INSTRUCTIONS FOR THE TASK:
All of the data below is to be output exactly as written.

EXERCISE MATERIALS:
● ● ●
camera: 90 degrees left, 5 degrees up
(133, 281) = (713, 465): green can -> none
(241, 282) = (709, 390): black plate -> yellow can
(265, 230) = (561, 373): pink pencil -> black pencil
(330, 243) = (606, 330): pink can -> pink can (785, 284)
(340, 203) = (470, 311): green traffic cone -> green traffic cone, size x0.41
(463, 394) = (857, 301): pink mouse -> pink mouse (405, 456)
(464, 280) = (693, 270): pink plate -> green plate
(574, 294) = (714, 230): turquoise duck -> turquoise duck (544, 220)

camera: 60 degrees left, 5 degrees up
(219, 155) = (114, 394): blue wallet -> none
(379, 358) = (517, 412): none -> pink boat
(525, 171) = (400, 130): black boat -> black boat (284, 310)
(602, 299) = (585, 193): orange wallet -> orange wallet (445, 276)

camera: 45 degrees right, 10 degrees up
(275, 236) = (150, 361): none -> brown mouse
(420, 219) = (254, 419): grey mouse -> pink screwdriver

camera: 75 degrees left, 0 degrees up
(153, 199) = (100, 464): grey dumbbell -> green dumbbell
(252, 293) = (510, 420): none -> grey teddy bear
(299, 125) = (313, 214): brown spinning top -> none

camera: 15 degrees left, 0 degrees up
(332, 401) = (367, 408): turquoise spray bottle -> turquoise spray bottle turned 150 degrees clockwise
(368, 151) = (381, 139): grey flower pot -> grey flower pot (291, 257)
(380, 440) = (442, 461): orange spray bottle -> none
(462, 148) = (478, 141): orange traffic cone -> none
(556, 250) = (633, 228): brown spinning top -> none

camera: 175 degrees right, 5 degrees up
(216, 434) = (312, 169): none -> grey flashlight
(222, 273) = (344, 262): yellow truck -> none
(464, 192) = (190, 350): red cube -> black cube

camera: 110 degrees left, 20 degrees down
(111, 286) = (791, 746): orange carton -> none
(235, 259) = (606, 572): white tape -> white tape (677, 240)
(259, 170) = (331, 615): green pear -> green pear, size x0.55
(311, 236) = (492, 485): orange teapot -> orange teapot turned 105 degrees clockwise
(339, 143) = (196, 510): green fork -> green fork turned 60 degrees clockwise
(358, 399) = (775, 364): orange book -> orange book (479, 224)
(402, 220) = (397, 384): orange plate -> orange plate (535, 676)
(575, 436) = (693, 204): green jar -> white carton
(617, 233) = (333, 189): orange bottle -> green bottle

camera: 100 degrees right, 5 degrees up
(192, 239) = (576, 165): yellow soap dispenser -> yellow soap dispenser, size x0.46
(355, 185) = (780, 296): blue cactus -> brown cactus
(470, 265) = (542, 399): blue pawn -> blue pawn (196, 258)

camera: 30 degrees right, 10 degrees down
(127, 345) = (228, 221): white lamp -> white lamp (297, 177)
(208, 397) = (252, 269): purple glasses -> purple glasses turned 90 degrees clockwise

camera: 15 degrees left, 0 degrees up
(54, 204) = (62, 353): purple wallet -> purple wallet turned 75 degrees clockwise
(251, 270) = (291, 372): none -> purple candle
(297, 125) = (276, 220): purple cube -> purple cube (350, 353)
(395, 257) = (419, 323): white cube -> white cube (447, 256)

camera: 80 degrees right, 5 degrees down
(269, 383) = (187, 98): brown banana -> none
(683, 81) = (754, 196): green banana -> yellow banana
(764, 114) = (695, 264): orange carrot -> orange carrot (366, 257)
● ● ●
RESULT:
camera: 90 degrees left, 5 degrees up
(133, 281) = (713, 465): green can -> none
(241, 282) = (709, 390): black plate -> yellow can
(265, 230) = (561, 373): pink pencil -> black pencil
(330, 243) = (606, 330): pink can -> pink can (785, 284)
(340, 203) = (470, 311): green traffic cone -> green traffic cone, size x0.41
(463, 394) = (857, 301): pink mouse -> pink mouse (405, 456)
(464, 280) = (693, 270): pink plate -> green plate
(574, 294) = (714, 230): turquoise duck -> turquoise duck (544, 220)

camera: 60 degrees left, 5 degrees up
(219, 155) = (114, 394): blue wallet -> none
(379, 358) = (517, 412): none -> pink boat
(525, 171) = (400, 130): black boat -> black boat (284, 310)
(602, 299) = (585, 193): orange wallet -> orange wallet (445, 276)

camera: 45 degrees right, 10 degrees up
(275, 236) = (150, 361): none -> brown mouse
(420, 219) = (254, 419): grey mouse -> pink screwdriver

camera: 75 degrees left, 0 degrees up
(153, 199) = (100, 464): grey dumbbell -> green dumbbell
(252, 293) = (510, 420): none -> grey teddy bear
(299, 125) = (313, 214): brown spinning top -> none

camera: 15 degrees left, 0 degrees up
(332, 401) = (367, 408): turquoise spray bottle -> turquoise spray bottle turned 150 degrees clockwise
(368, 151) = (381, 139): grey flower pot -> grey flower pot (291, 257)
(380, 440) = (442, 461): orange spray bottle -> none
(462, 148) = (478, 141): orange traffic cone -> none
(556, 250) = (633, 228): brown spinning top -> none

camera: 175 degrees right, 5 degrees up
(216, 434) = (312, 169): none -> grey flashlight
(222, 273) = (344, 262): yellow truck -> none
(464, 192) = (190, 350): red cube -> black cube

camera: 110 degrees left, 20 degrees down
(111, 286) = (791, 746): orange carton -> none
(235, 259) = (606, 572): white tape -> white tape (677, 240)
(259, 170) = (331, 615): green pear -> green pear, size x0.55
(311, 236) = (492, 485): orange teapot -> orange teapot turned 105 degrees clockwise
(339, 143) = (196, 510): green fork -> green fork turned 60 degrees clockwise
(358, 399) = (775, 364): orange book -> orange book (479, 224)
(402, 220) = (397, 384): orange plate -> orange plate (535, 676)
(575, 436) = (693, 204): green jar -> white carton
(617, 233) = (333, 189): orange bottle -> green bottle

camera: 100 degrees right, 5 degrees up
(192, 239) = (576, 165): yellow soap dispenser -> yellow soap dispenser, size x0.46
(355, 185) = (780, 296): blue cactus -> brown cactus
(470, 265) = (542, 399): blue pawn -> blue pawn (196, 258)

camera: 30 degrees right, 10 degrees down
(127, 345) = (228, 221): white lamp -> white lamp (297, 177)
(208, 397) = (252, 269): purple glasses -> purple glasses turned 90 degrees clockwise

camera: 15 degrees left, 0 degrees up
(54, 204) = (62, 353): purple wallet -> purple wallet turned 75 degrees clockwise
(251, 270) = (291, 372): none -> purple candle
(297, 125) = (276, 220): purple cube -> purple cube (350, 353)
(395, 257) = (419, 323): white cube -> white cube (447, 256)

camera: 80 degrees right, 5 degrees down
(269, 383) = (187, 98): brown banana -> none
(683, 81) = (754, 196): green banana -> yellow banana
(764, 114) = (695, 264): orange carrot -> orange carrot (366, 257)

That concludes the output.